_Problem requirements_
One range is to be output from the listing below, exactly as written: the line with "lime tile A8" to the line with "brown brick J10", both kept.
========
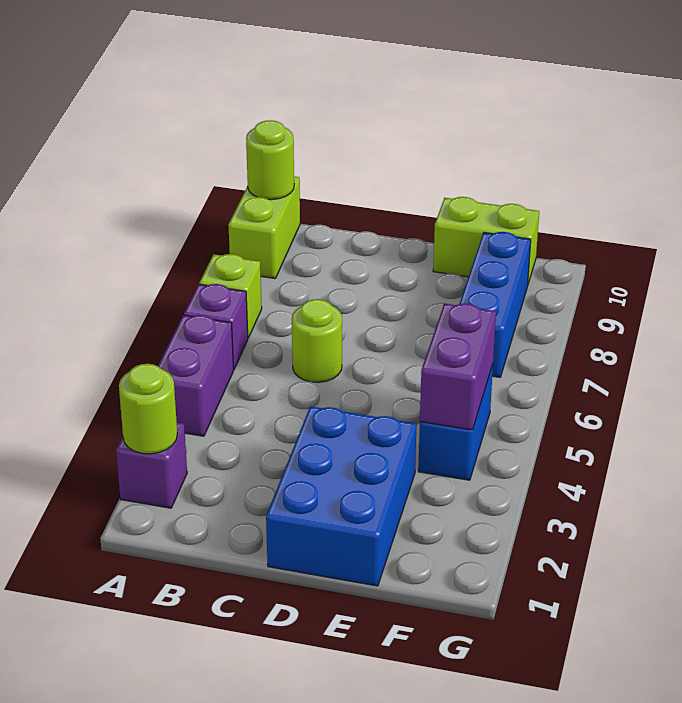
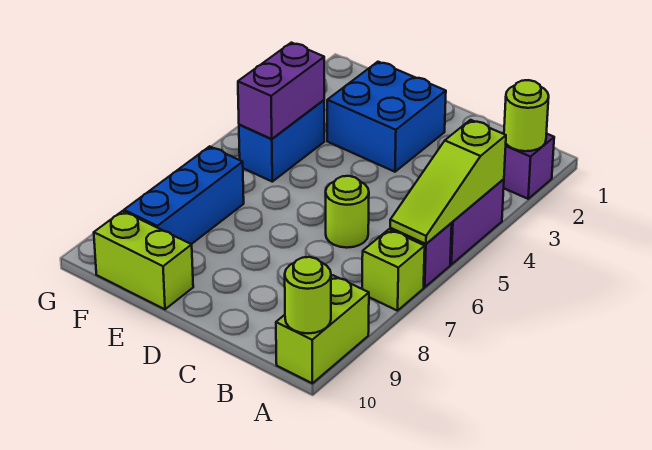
none -> lime slope A4:A6 level 2 top 4
blue brick D1:E3 level 1 -> blue brick D2:E3 level 1

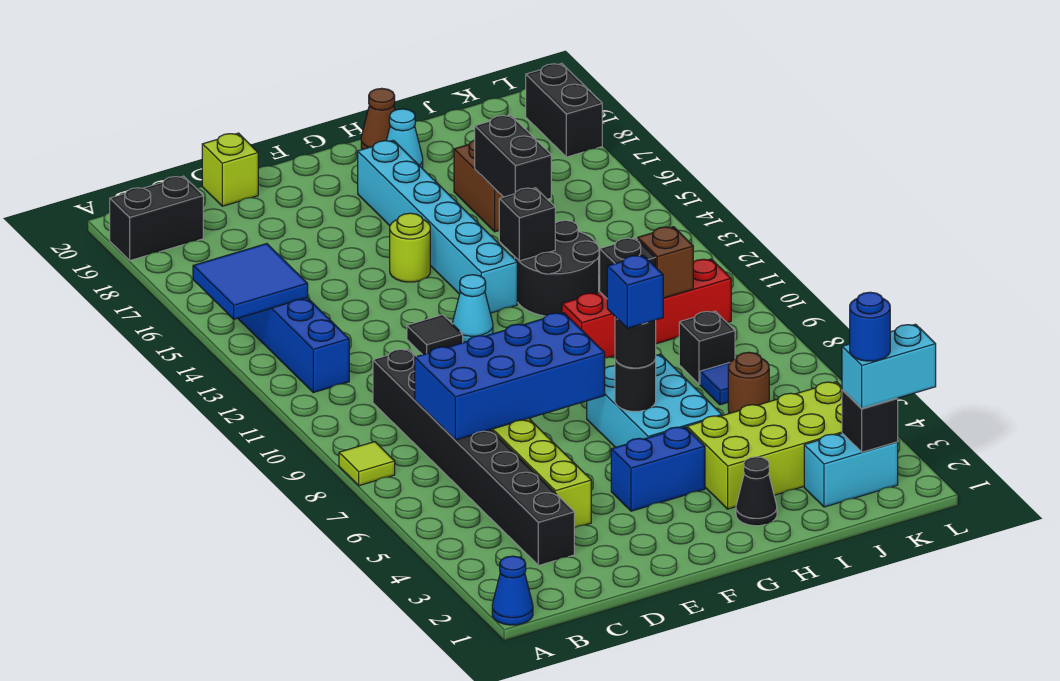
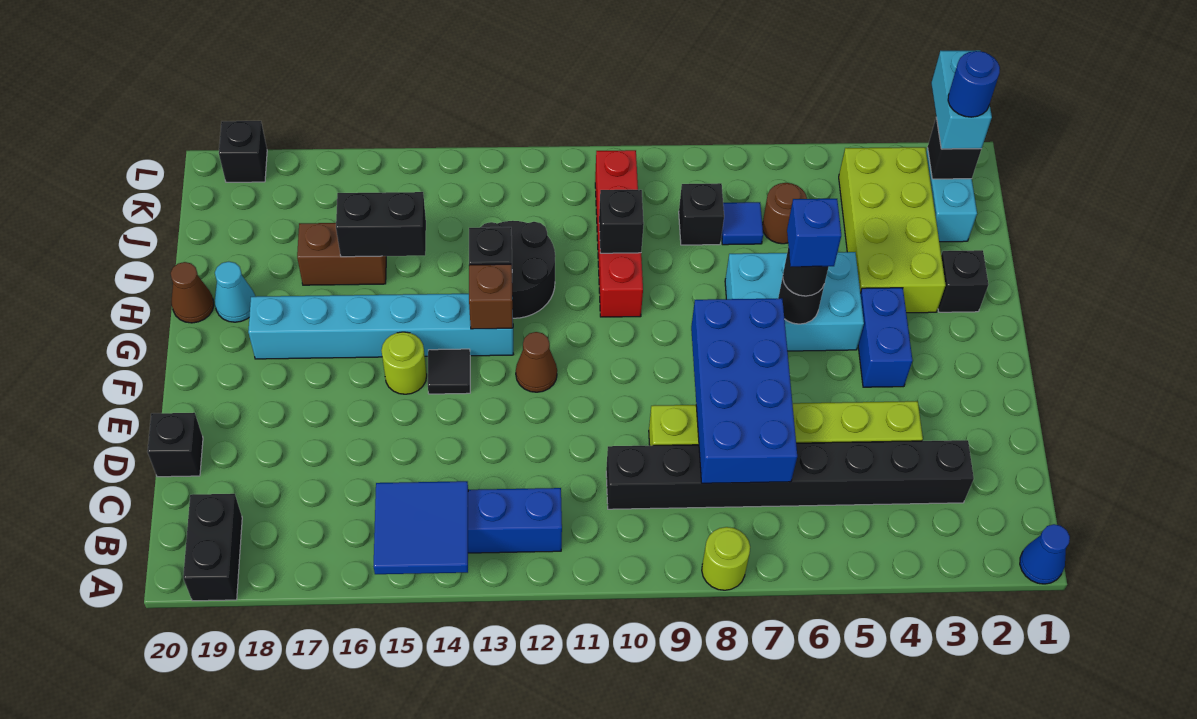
lime tile A8 level 1 -> lime round brick A8 level 1
lime brick D20 level 1 -> black brick D20 level 1
black tile E12 level 1 -> black tile F14 level 1
cyan cone F12 level 1 -> brown cone F12 level 1
black cone H2 level 1 -> black brick H2 level 1
brown brick J10 level 2 -> brown brick G13 level 2
black brick L18:L19 level 1 -> black brick L19 level 1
========
_Response for this exercise_
lime tile A8 level 1 -> lime round brick A8 level 1
lime brick D20 level 1 -> black brick D20 level 1
black tile E12 level 1 -> black tile F14 level 1
cyan cone F12 level 1 -> brown cone F12 level 1
black cone H2 level 1 -> black brick H2 level 1
brown brick J10 level 2 -> brown brick G13 level 2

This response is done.